Spatial object tracking data

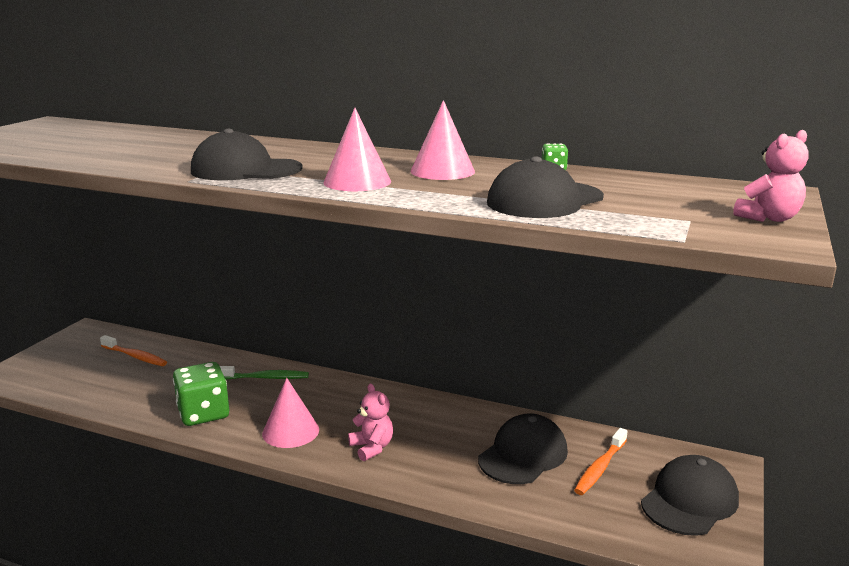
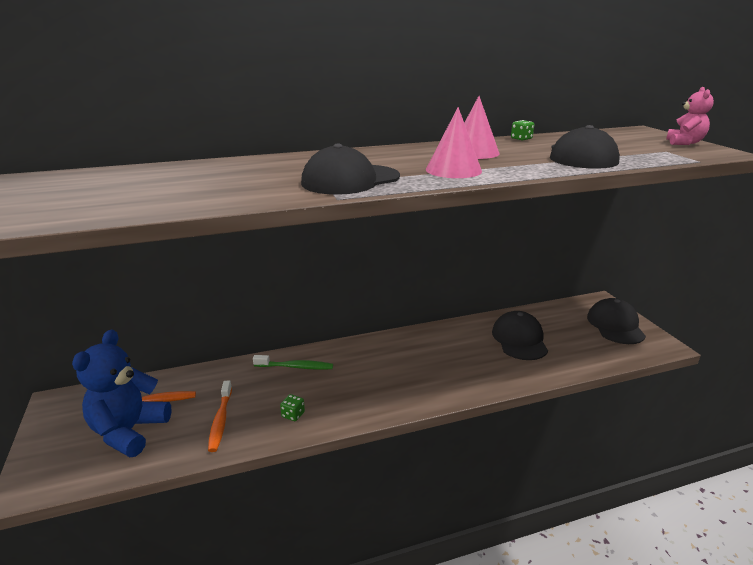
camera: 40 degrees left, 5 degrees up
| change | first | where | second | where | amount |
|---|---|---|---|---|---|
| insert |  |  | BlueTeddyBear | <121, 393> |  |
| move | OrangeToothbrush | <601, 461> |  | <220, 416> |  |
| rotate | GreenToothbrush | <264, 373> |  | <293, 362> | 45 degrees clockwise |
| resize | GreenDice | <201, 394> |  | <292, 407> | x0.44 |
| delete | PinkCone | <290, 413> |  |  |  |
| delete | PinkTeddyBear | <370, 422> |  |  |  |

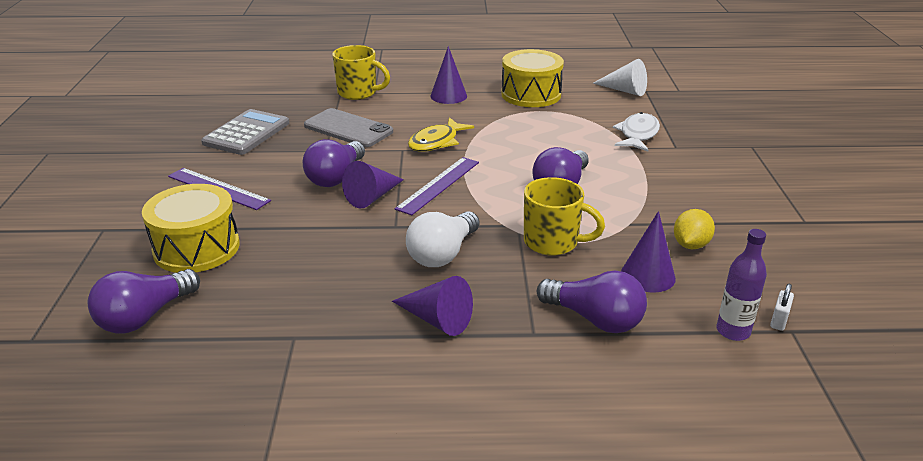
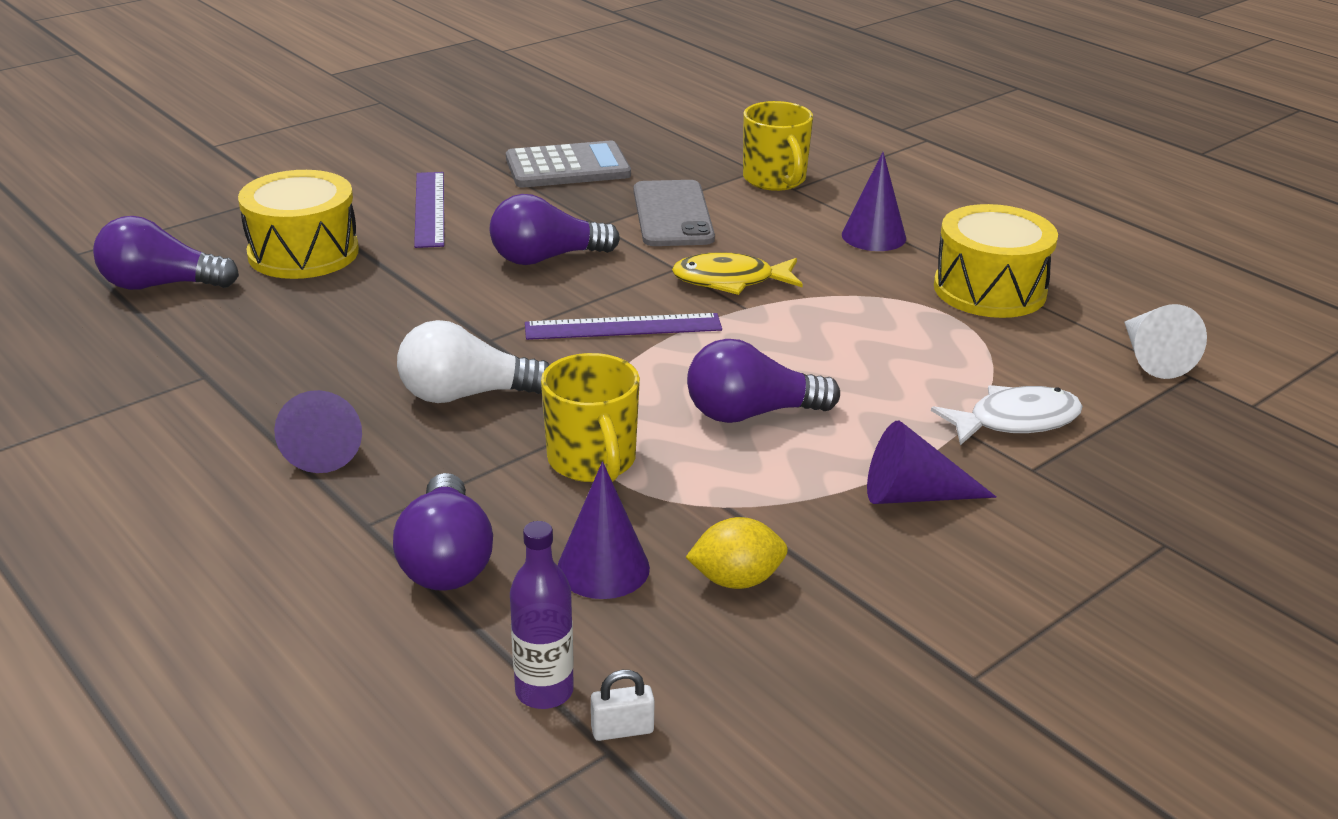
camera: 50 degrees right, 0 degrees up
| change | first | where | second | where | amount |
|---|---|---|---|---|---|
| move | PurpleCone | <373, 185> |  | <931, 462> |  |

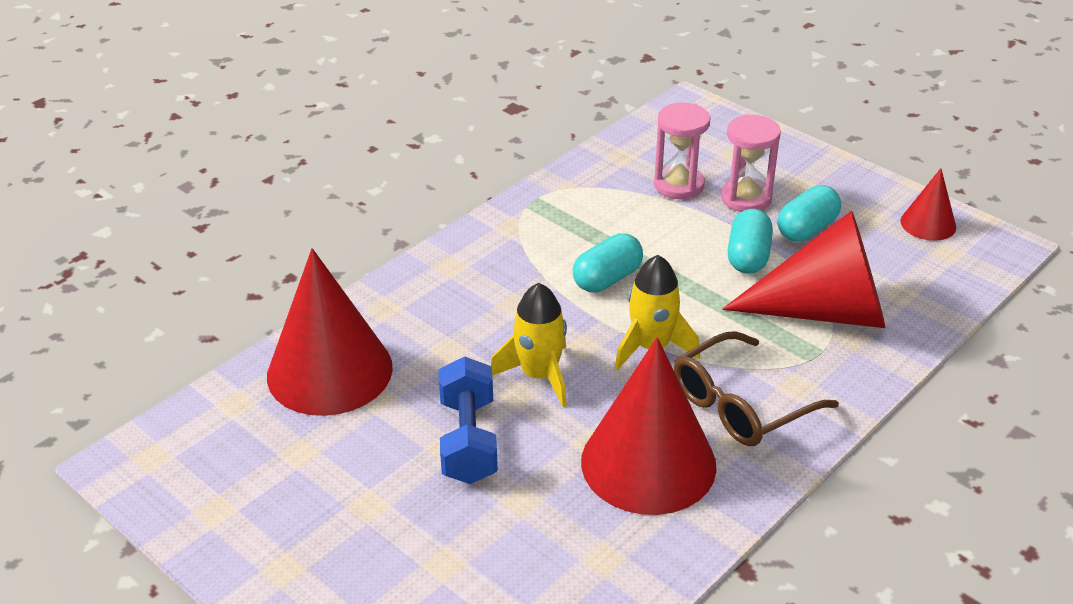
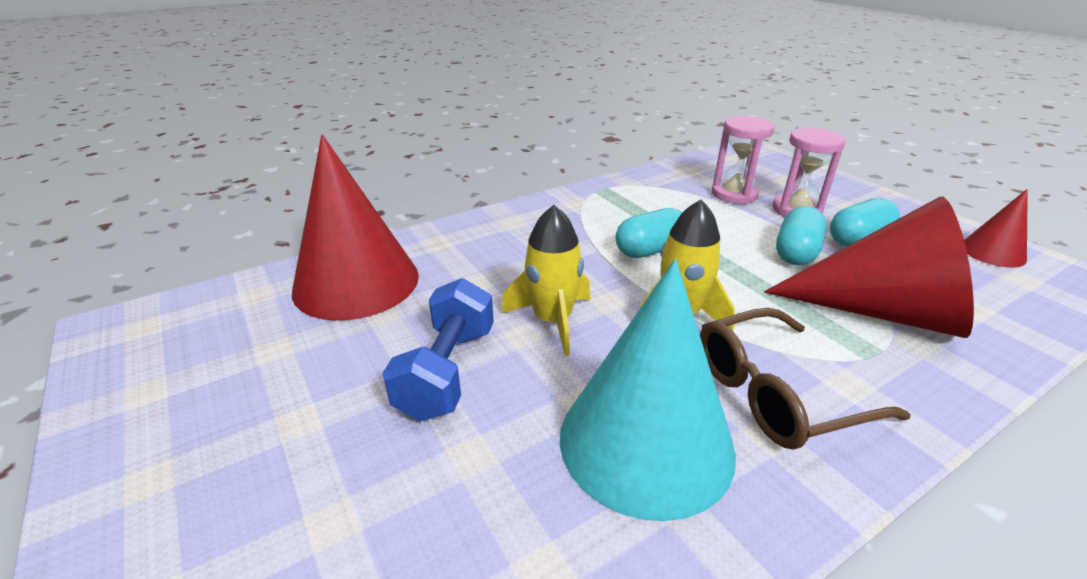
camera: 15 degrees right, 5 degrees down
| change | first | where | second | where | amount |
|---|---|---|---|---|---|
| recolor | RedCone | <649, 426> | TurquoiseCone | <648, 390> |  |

Problem to work on
Each line holding the word "degrees" must be copied from the data.

Written answer
camera: 40 degrees left, 5 degrees up
| rotate | GreenToothbrush | <264, 373> |  | <293, 362> | 45 degrees clockwise |
camera: 50 degrees right, 0 degrees up
camera: 15 degrees right, 5 degrees down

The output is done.